Scene edit records:
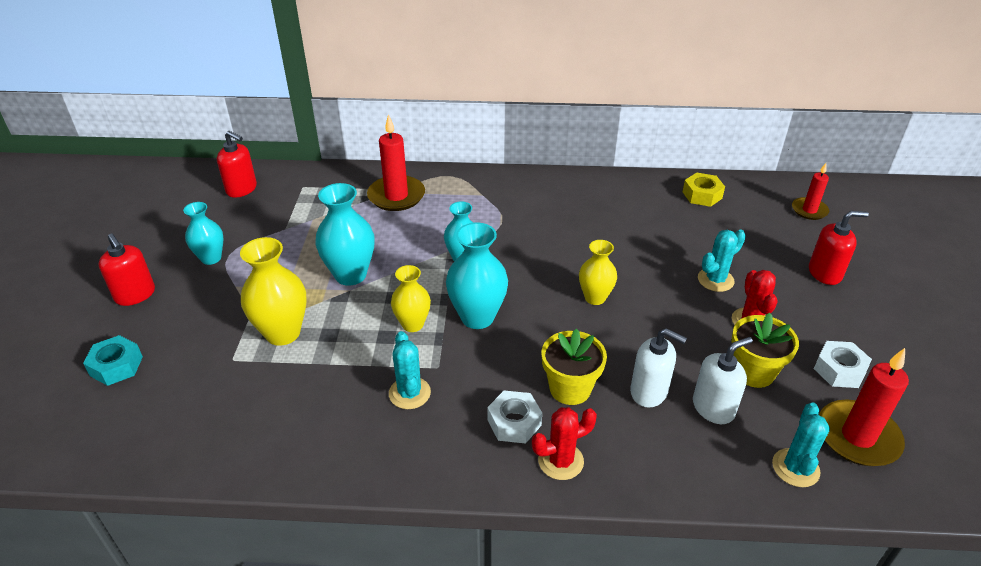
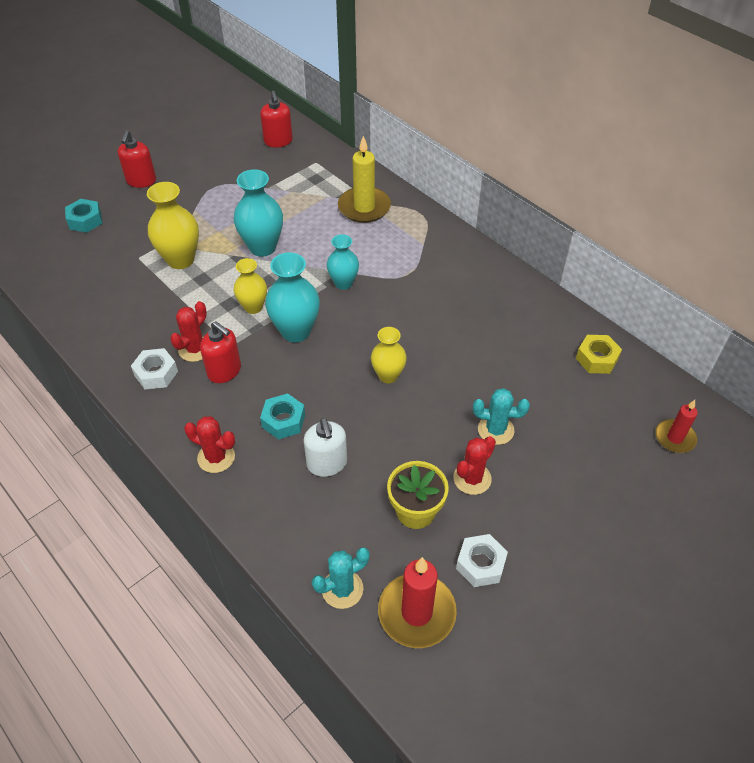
camera: 45 degrees right, 10 degrees up
(211, 258) = (204, 182): turquoise vase -> none
(396, 196) = (364, 207): red candle -> yellow candle
(409, 393) = (195, 349): turquoise cactus -> red cactus
(514, 422) = (224, 413): white nut -> white nut (156, 373)
(570, 388) = (283, 421): yellow flower pot -> turquoise nut
(713, 408) = (351, 508): white soap dispenser -> none
(825, 273) = (596, 494): red soap dispenser -> red soap dispenser (224, 371)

Try it. Retype each entry exactly as it appears, excluding any image.

Solution below.
camera: 45 degrees right, 10 degrees up
(211, 258) = (204, 182): turquoise vase -> none
(396, 196) = (364, 207): red candle -> yellow candle
(409, 393) = (195, 349): turquoise cactus -> red cactus
(514, 422) = (224, 413): white nut -> white nut (156, 373)
(570, 388) = (283, 421): yellow flower pot -> turquoise nut
(713, 408) = (351, 508): white soap dispenser -> none
(825, 273) = (596, 494): red soap dispenser -> red soap dispenser (224, 371)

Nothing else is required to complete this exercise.